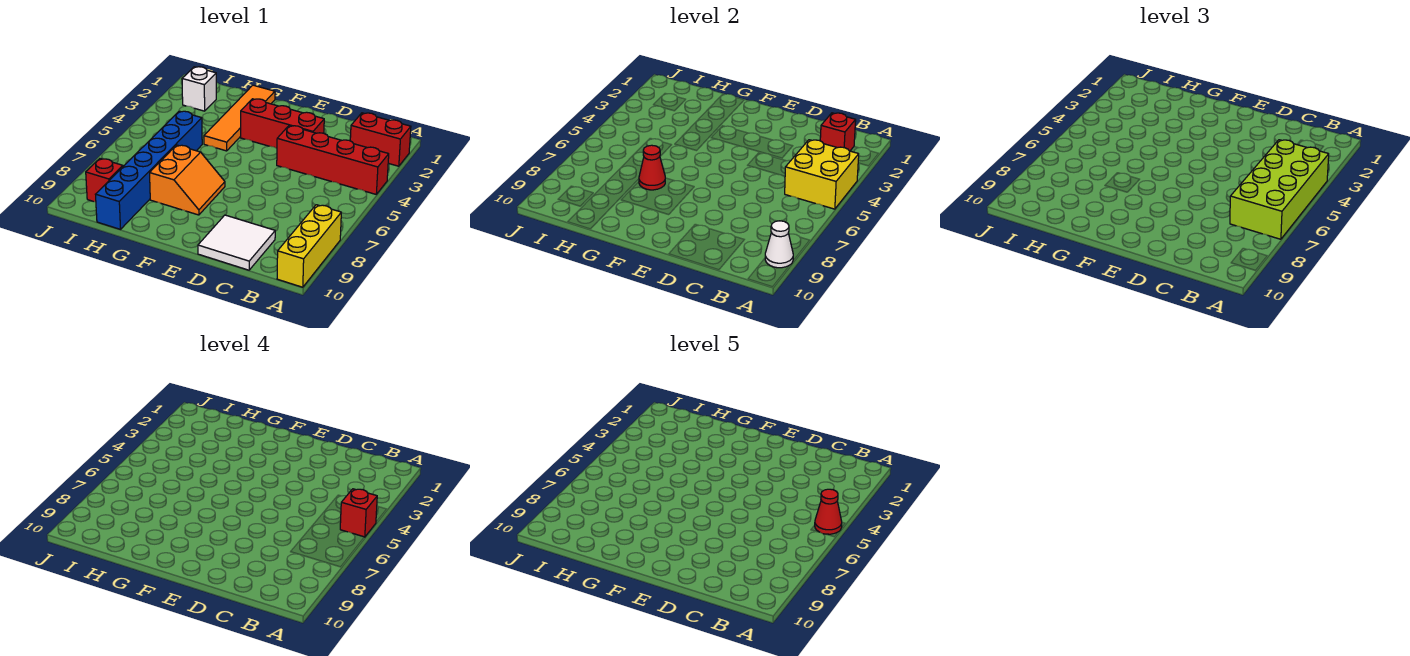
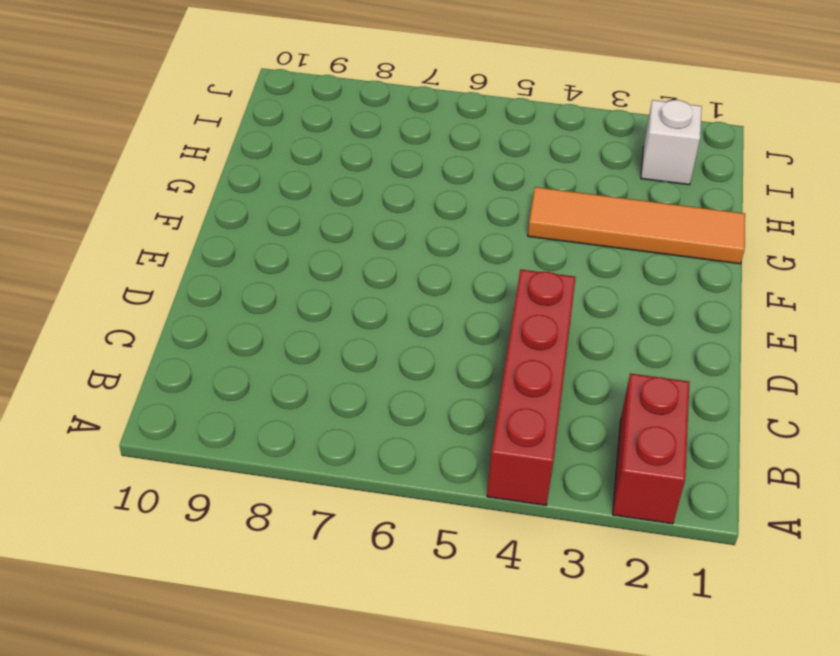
none -> yellow brick A8:A10 level 1
none -> white tile C9:D10 level 1
none -> red brick D3:F3 level 1

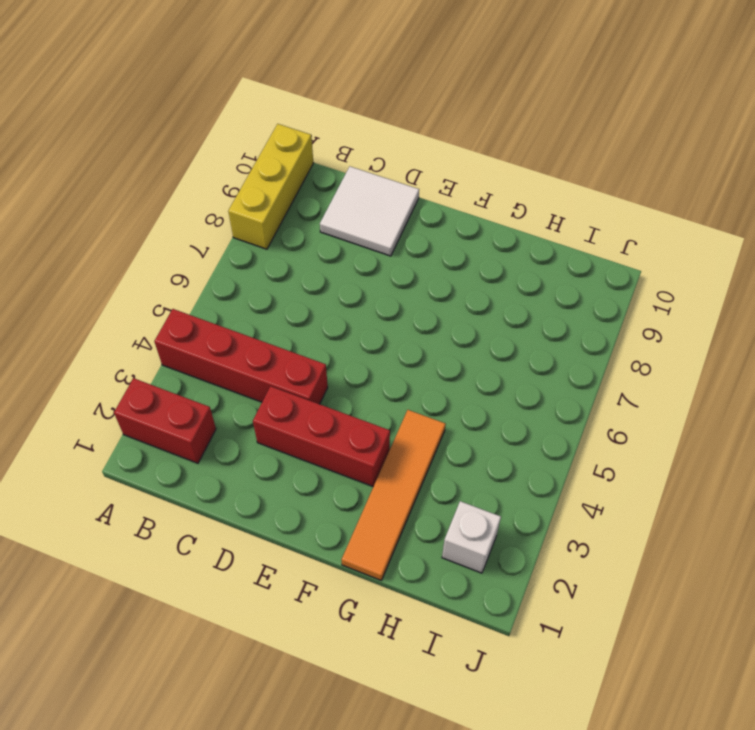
none -> orange slope F7:G8 level 1 top G
none -> blue brick H5:H10 level 1
none -> red brick I9 level 1

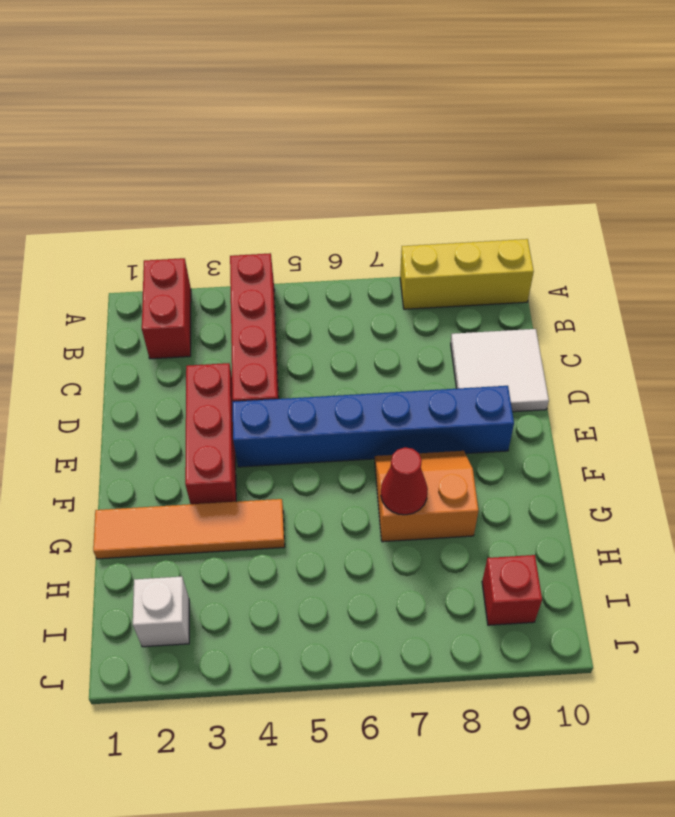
blue brick E4:E9 level 1 -> blue brick H5:H10 level 1
none -> yellow brick A4:B5 level 2
none -> white cone A9 level 2
none -> red brick B2 level 2

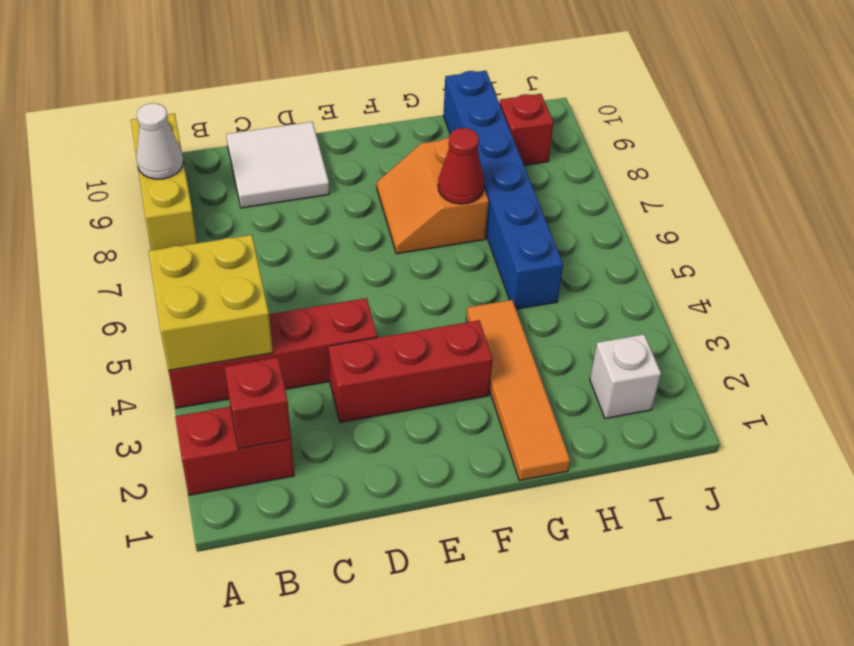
none -> lime brick A4:B7 level 3
none -> red brick A5 level 4
none -> red cone A5 level 5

[Task to carry out]: Word for word, repeat all the data, but not its images.

[Completed exercise]:
none -> yellow brick A8:A10 level 1
none -> white tile C9:D10 level 1
none -> red brick D3:F3 level 1

none -> orange slope F7:G8 level 1 top G
none -> blue brick H5:H10 level 1
none -> red brick I9 level 1

blue brick E4:E9 level 1 -> blue brick H5:H10 level 1
none -> yellow brick A4:B5 level 2
none -> white cone A9 level 2
none -> red brick B2 level 2

none -> lime brick A4:B7 level 3
none -> red brick A5 level 4
none -> red cone A5 level 5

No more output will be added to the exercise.